- [WHAT IS NEEDED]: Start at the line with "op=exchanged; was=whirligig/aqua; now=cylinder/snow-white;" in the records below, stop at the line with "op=appeared; now=cottage/brown; in_second=455,40,542,120", and return every line in that span exactly, the two end lines included.

- [Object change listings]:
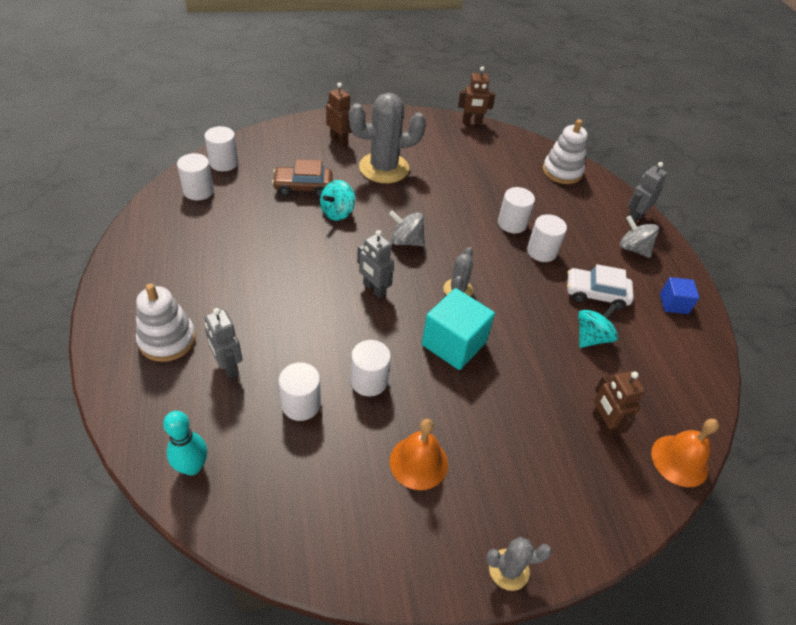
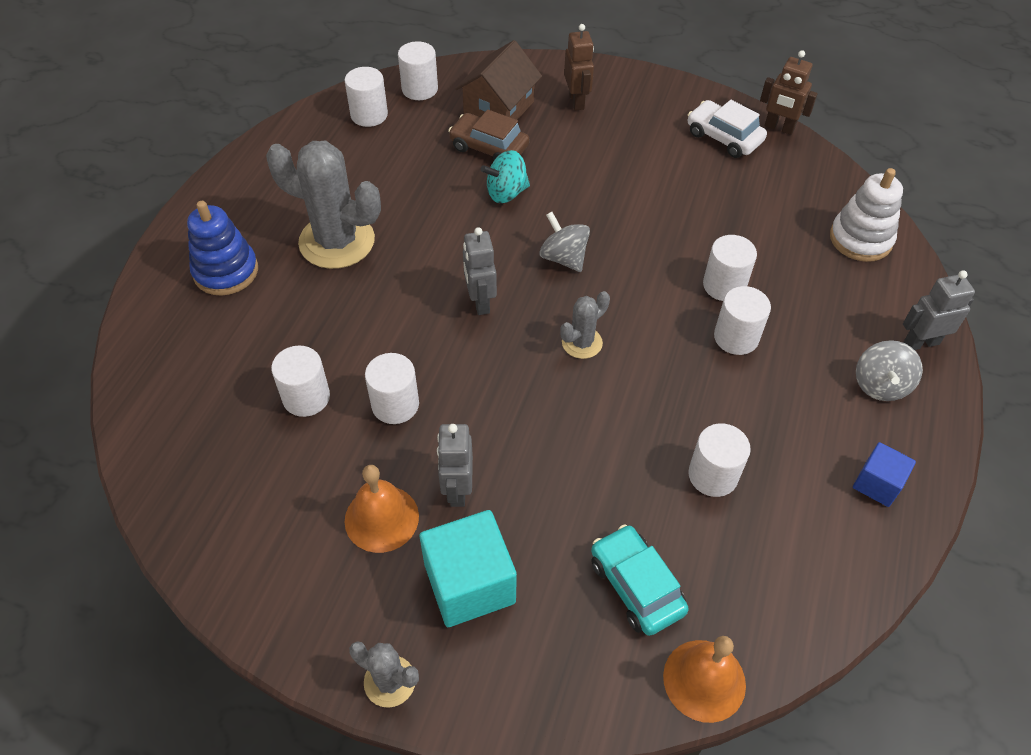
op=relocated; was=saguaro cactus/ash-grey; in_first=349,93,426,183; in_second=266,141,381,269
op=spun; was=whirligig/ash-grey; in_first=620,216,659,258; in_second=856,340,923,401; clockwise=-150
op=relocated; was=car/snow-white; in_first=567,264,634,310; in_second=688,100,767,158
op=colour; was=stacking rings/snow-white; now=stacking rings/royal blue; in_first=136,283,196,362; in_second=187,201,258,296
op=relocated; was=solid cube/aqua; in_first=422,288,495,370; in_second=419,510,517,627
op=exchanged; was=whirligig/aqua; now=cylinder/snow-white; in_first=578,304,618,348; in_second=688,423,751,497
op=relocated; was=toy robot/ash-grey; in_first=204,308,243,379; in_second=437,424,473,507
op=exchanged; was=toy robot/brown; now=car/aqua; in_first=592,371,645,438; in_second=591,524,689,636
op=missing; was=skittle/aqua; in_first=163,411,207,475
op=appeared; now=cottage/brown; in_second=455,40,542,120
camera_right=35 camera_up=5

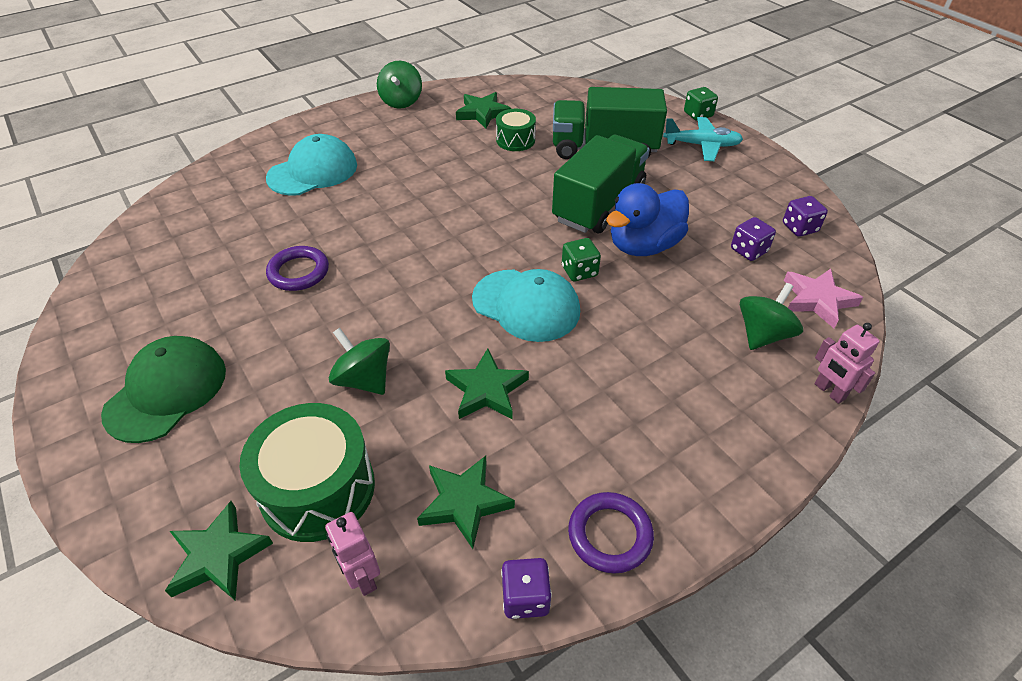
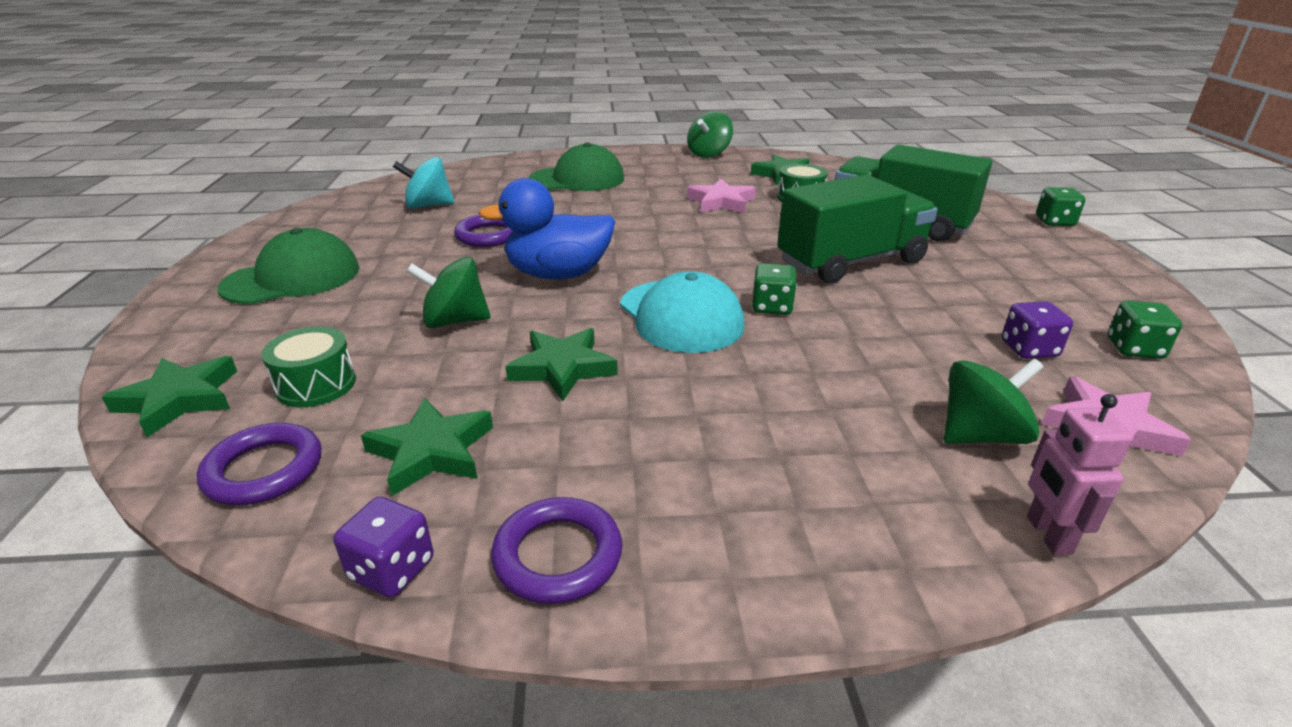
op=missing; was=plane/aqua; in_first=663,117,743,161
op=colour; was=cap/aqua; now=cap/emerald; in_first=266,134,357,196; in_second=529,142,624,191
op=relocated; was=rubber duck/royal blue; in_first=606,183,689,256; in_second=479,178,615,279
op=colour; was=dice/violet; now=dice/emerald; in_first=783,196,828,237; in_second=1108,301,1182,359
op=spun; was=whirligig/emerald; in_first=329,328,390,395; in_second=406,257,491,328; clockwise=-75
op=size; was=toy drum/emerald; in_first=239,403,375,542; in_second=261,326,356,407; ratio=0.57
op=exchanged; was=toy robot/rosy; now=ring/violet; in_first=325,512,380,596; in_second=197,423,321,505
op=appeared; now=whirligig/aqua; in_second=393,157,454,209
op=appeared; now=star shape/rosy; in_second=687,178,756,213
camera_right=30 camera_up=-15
...
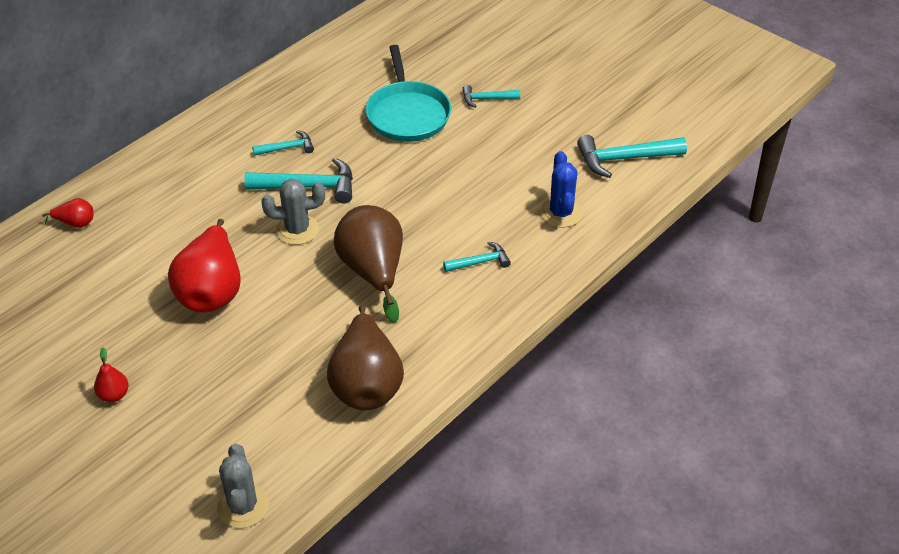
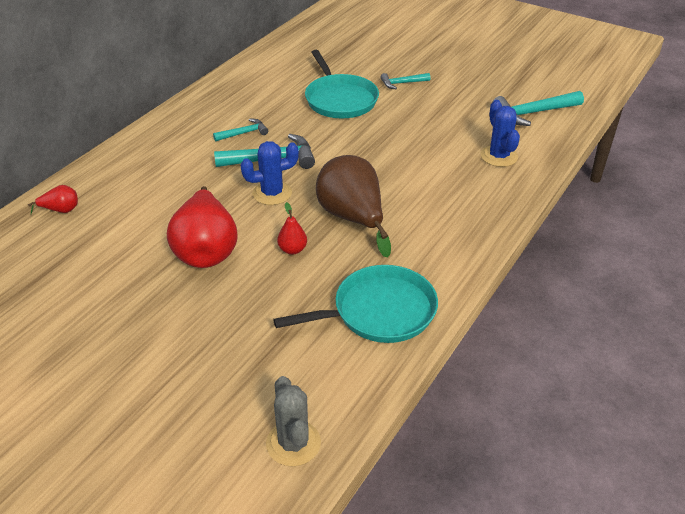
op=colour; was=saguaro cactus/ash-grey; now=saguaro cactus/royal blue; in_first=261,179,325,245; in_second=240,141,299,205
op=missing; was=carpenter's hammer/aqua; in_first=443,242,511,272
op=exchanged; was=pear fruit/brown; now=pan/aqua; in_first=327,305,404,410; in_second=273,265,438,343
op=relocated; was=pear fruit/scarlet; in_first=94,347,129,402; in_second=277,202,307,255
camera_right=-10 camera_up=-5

- [RESPONSE]:
op=exchanged; was=whirligig/aqua; now=cylinder/snow-white; in_first=578,304,618,348; in_second=688,423,751,497
op=relocated; was=toy robot/ash-grey; in_first=204,308,243,379; in_second=437,424,473,507
op=exchanged; was=toy robot/brown; now=car/aqua; in_first=592,371,645,438; in_second=591,524,689,636
op=missing; was=skittle/aqua; in_first=163,411,207,475
op=appeared; now=cottage/brown; in_second=455,40,542,120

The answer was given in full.